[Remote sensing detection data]
§ §

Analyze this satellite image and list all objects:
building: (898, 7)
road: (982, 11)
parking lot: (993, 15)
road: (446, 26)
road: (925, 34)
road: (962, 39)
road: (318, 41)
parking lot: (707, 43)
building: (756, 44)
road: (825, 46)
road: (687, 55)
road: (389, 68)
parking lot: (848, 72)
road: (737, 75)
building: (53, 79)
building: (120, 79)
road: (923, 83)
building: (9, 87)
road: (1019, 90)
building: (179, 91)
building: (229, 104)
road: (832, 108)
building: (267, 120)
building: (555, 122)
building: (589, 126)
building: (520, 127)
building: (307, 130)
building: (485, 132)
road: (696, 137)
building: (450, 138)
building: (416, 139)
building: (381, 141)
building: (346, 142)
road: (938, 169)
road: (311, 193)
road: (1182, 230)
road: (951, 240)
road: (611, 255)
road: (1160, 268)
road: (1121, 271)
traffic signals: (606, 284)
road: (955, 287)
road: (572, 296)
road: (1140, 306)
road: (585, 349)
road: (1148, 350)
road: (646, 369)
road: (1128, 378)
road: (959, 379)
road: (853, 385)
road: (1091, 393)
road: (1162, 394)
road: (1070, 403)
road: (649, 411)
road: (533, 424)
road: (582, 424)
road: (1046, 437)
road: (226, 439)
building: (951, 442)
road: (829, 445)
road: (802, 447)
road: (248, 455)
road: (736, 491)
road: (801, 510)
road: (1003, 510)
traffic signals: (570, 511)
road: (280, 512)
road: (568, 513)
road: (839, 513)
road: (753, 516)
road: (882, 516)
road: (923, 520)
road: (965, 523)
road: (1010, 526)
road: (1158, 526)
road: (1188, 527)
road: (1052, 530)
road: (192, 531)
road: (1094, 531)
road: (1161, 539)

§ §

From the records above, copy each line in which the string "traffic" occurs.

traffic signals: (606, 284)
traffic signals: (570, 511)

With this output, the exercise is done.